Could you print every line from the first one of the records below through the line containing "R19: 150 (LD3, LED) -> none", with both included and nothing else?
(Records for processing Opens)
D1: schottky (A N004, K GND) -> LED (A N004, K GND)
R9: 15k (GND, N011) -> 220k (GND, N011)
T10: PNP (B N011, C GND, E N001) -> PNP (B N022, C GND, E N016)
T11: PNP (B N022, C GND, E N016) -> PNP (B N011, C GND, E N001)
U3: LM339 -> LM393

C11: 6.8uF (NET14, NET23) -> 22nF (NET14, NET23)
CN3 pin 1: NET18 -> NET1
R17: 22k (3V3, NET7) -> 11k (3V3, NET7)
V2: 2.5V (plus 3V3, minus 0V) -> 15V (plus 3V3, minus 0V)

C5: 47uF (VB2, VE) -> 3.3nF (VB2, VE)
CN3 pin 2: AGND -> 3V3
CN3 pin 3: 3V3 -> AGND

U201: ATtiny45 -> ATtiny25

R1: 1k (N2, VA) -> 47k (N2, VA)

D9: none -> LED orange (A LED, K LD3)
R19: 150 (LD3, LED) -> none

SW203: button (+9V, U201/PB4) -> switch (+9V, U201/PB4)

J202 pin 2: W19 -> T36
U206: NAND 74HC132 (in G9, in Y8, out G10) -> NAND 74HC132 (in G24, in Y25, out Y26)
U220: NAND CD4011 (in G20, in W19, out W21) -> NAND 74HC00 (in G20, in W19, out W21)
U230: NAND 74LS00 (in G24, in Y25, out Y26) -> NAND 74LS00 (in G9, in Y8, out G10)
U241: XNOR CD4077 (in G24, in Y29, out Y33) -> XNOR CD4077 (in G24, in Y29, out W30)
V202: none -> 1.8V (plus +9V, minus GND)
(Records for processing Closes)
§ **Response box**
D1: schottky (A N004, K GND) -> LED (A N004, K GND)
R9: 15k (GND, N011) -> 220k (GND, N011)
T10: PNP (B N011, C GND, E N001) -> PNP (B N022, C GND, E N016)
T11: PNP (B N022, C GND, E N016) -> PNP (B N011, C GND, E N001)
U3: LM339 -> LM393

C11: 6.8uF (NET14, NET23) -> 22nF (NET14, NET23)
CN3 pin 1: NET18 -> NET1
R17: 22k (3V3, NET7) -> 11k (3V3, NET7)
V2: 2.5V (plus 3V3, minus 0V) -> 15V (plus 3V3, minus 0V)

C5: 47uF (VB2, VE) -> 3.3nF (VB2, VE)
CN3 pin 2: AGND -> 3V3
CN3 pin 3: 3V3 -> AGND

U201: ATtiny45 -> ATtiny25

R1: 1k (N2, VA) -> 47k (N2, VA)

D9: none -> LED orange (A LED, K LD3)
R19: 150 (LD3, LED) -> none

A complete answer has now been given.